* Assigned task
At the line containing "building: none -> [191,117,246,177]", begin retyping, and continue word for word until the records below run out.

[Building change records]
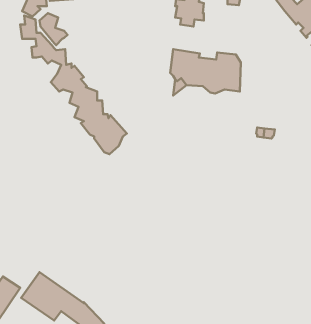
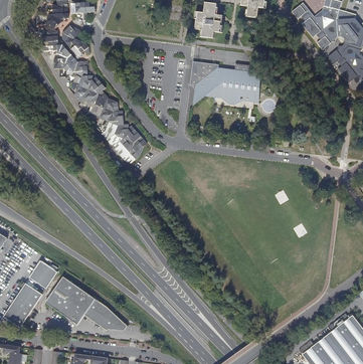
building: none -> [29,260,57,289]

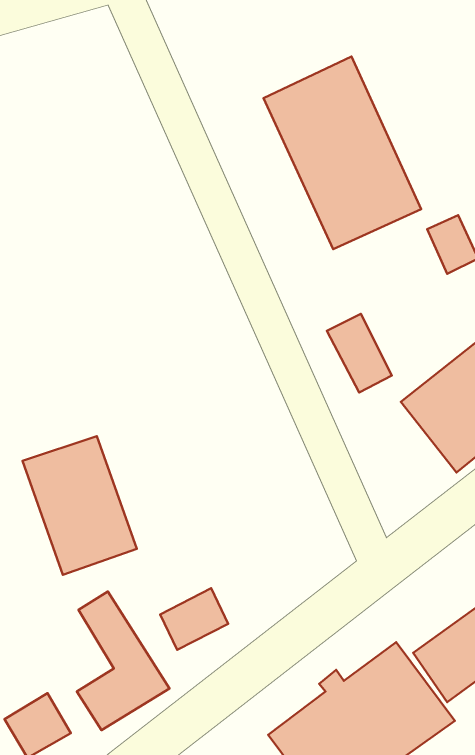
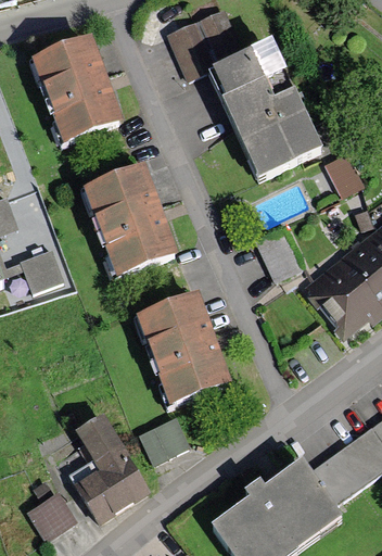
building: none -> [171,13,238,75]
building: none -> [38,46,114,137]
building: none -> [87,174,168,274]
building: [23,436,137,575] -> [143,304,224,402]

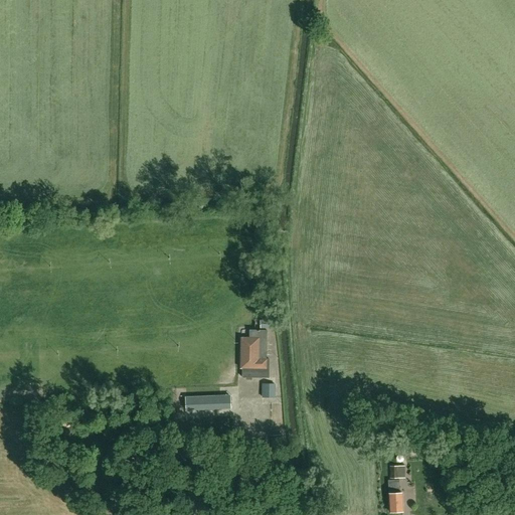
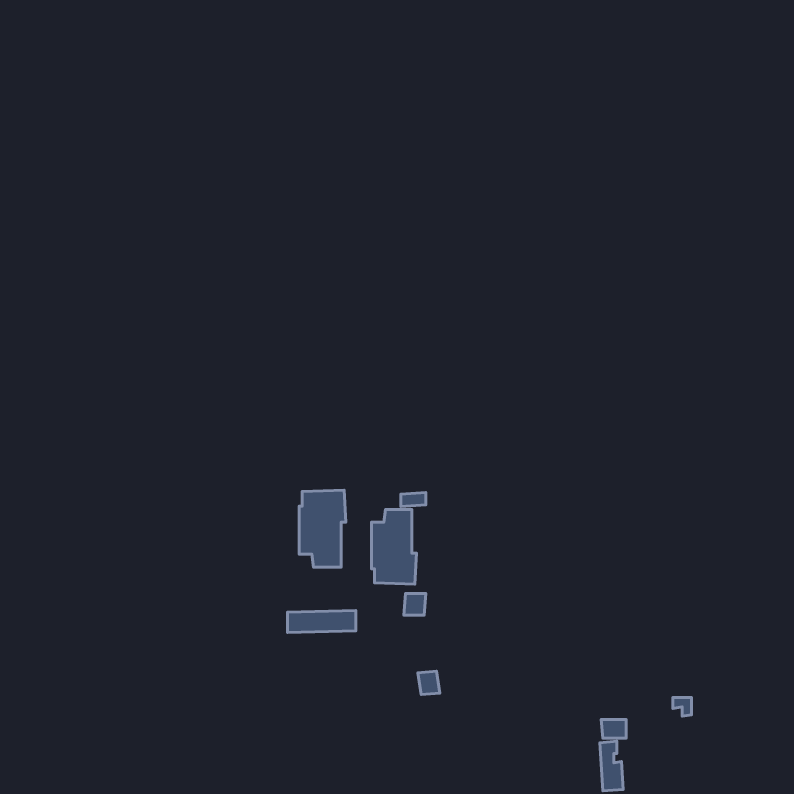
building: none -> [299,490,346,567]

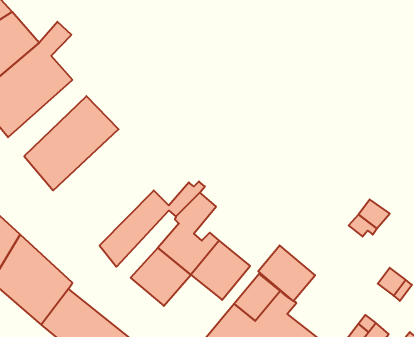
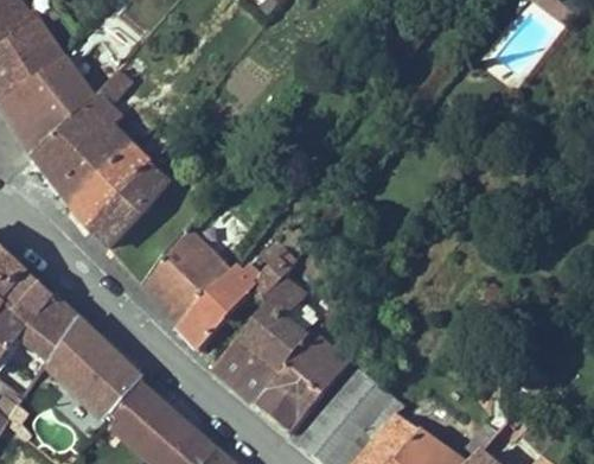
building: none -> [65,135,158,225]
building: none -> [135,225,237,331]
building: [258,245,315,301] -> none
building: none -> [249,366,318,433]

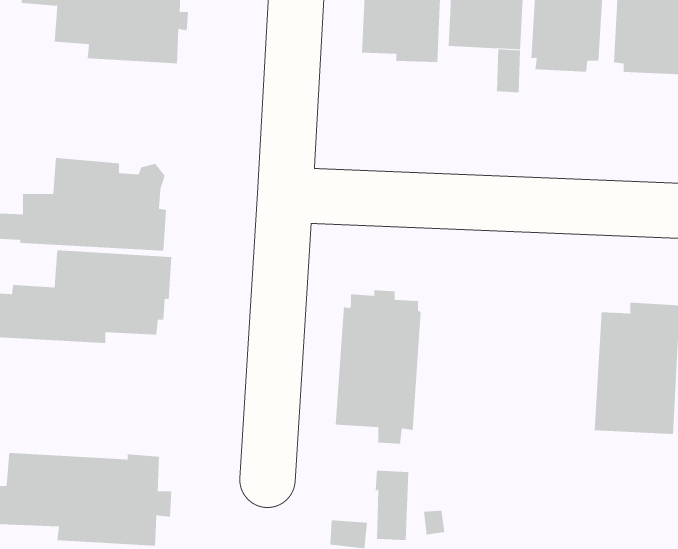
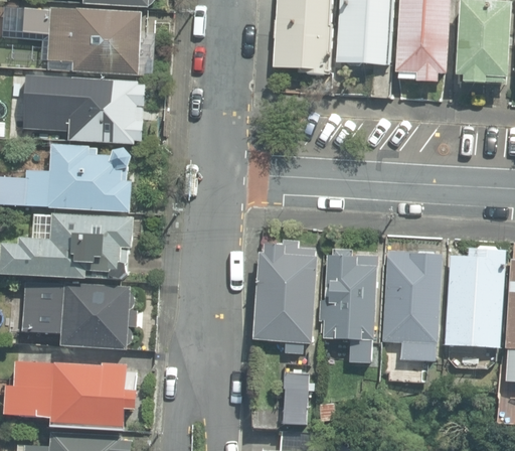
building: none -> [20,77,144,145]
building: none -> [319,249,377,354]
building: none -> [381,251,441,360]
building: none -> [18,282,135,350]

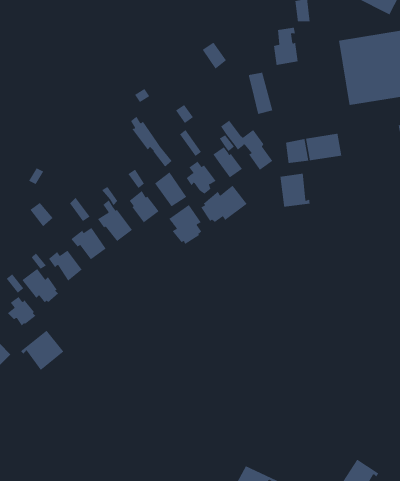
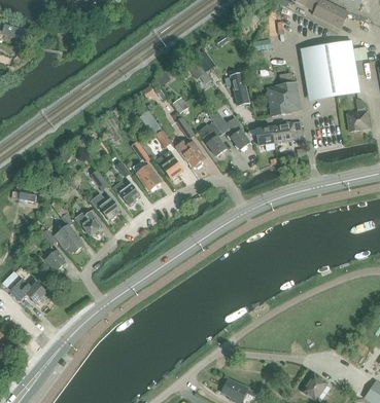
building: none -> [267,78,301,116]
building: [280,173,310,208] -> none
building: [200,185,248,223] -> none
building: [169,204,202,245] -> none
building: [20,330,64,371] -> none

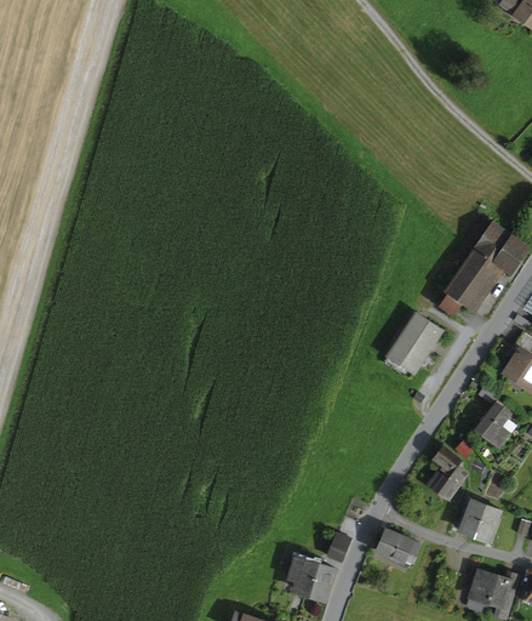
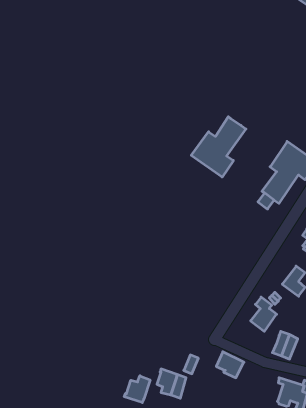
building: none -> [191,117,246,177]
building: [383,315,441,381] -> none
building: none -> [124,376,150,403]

* Response to the task
building: none -> [191,117,246,177]
building: [383,315,441,381] -> none
building: none -> [124,376,150,403]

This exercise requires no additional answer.